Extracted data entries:
————

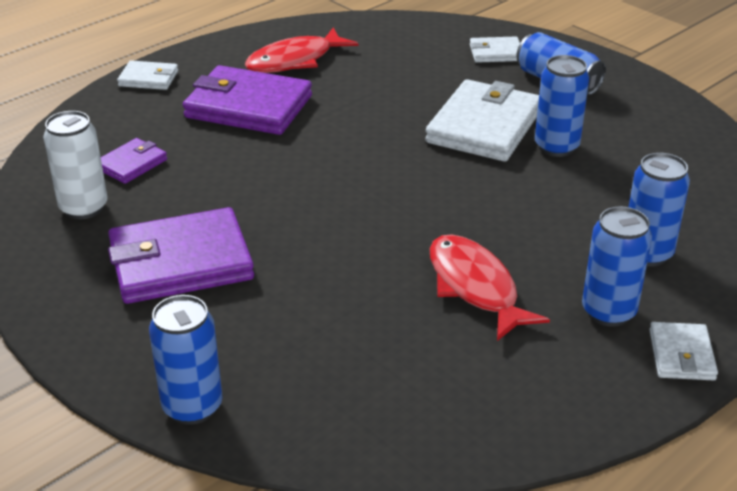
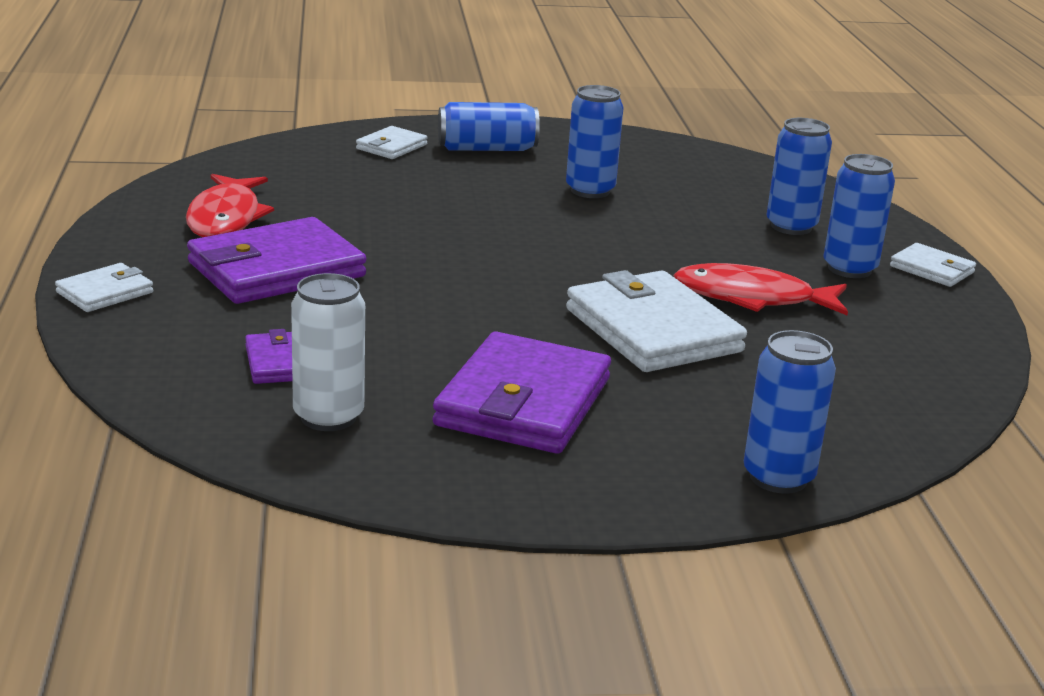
camera: 55 degrees left, 10 degrees down
(484, 126) = (509, 199): white wallet -> white wallet (653, 330)

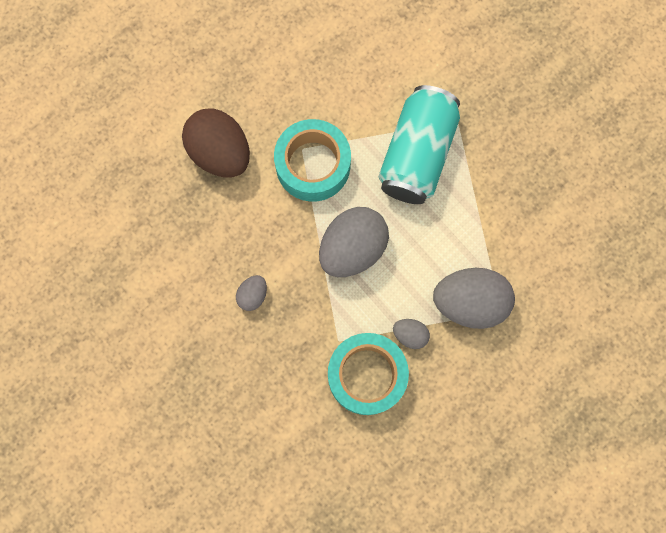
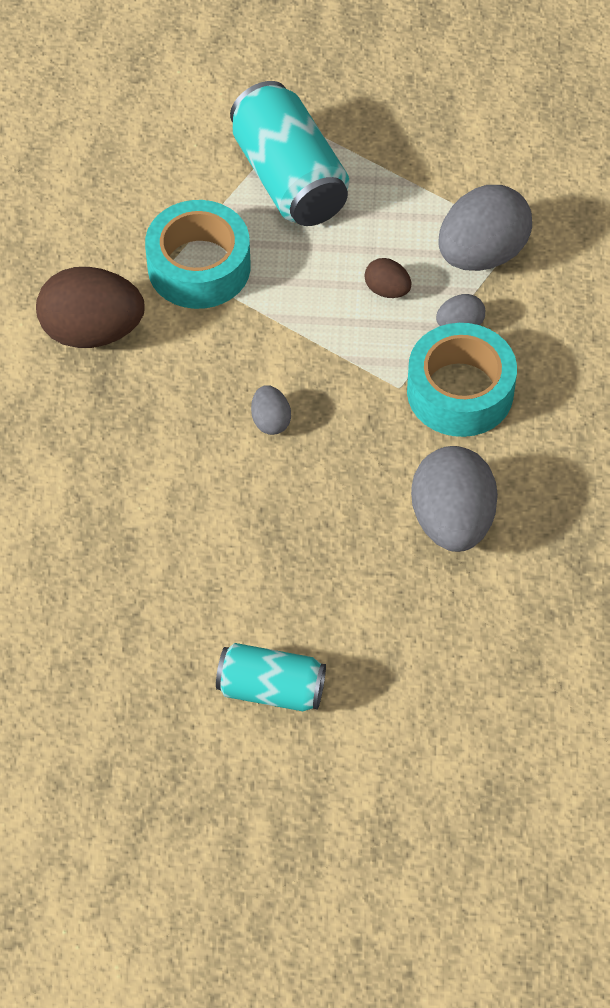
camera: 45 degrees left, 20 degrees down
(95, 449) = (271, 689): none -> turquoise can
(352, 248) = (321, 302): grey egg -> grey egg (452, 521)
(395, 275) = (387, 290): none -> brown egg

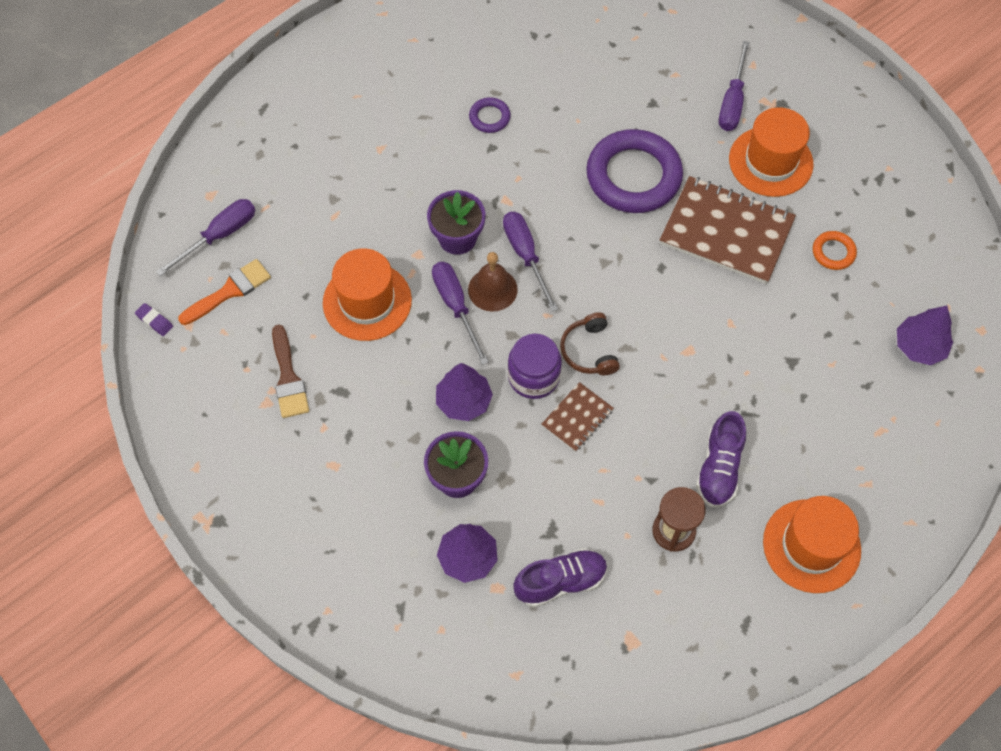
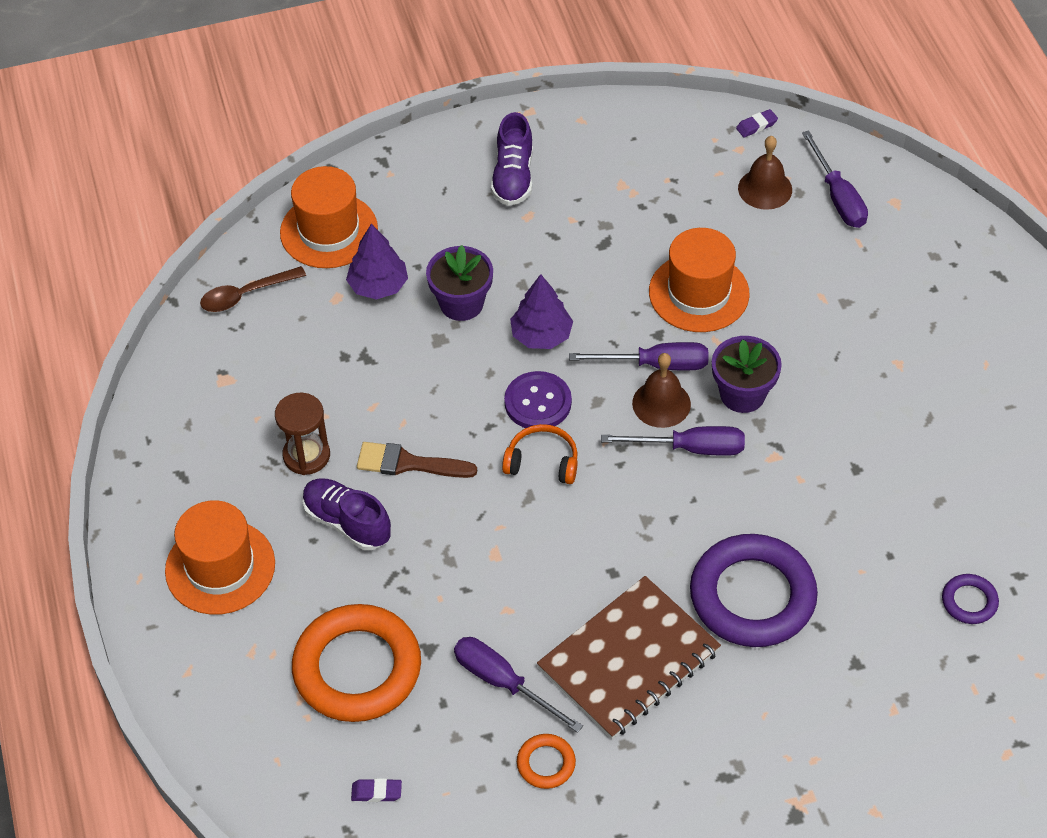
camera: 115 degrees right, 10 degrees down
(230, 291) = (765, 189): orange brush -> brown bell
(288, 378) = (640, 208): brown brush -> brown brush (408, 463)
(489, 117) = (902, 482): purple ring -> purple ring (969, 601)
(530, 672) = (246, 295): none -> brown spoon
(533, 377) = (538, 402): purple jar -> purple button
(560, 582) = (312, 347): purple shoe -> purple shoe (513, 177)
(577, 418) = (471, 422): brown notebook -> none
(589, 351) = (542, 462): brown headphones -> orange headphones
(732, 102) = (822, 757): purple screwdriver -> purple screwdriver (503, 682)
(770, 161) = (709, 757): orange hat -> orange hat (329, 231)
(836, 402) = (357, 668): none -> orange ring
(919, 346) = (376, 792): purple tree -> purple eraser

————

Your assignment:
Restate word for word only the lines that run from the line holding "(95, 449) = (271, 689): none -> turquoise can" to the end of the data, both ends kept, leaving every picture out.

Response to the task:
(95, 449) = (271, 689): none -> turquoise can
(352, 248) = (321, 302): grey egg -> grey egg (452, 521)
(395, 275) = (387, 290): none -> brown egg

camera: 115 degrees right, 10 degrees down
(230, 291) = (765, 189): orange brush -> brown bell
(288, 378) = (640, 208): brown brush -> brown brush (408, 463)
(489, 117) = (902, 482): purple ring -> purple ring (969, 601)
(530, 672) = (246, 295): none -> brown spoon
(533, 377) = (538, 402): purple jar -> purple button
(560, 582) = (312, 347): purple shoe -> purple shoe (513, 177)
(577, 418) = (471, 422): brown notebook -> none
(589, 351) = (542, 462): brown headphones -> orange headphones
(732, 102) = (822, 757): purple screwdriver -> purple screwdriver (503, 682)
(770, 161) = (709, 757): orange hat -> orange hat (329, 231)
(836, 402) = (357, 668): none -> orange ring
(919, 346) = (376, 792): purple tree -> purple eraser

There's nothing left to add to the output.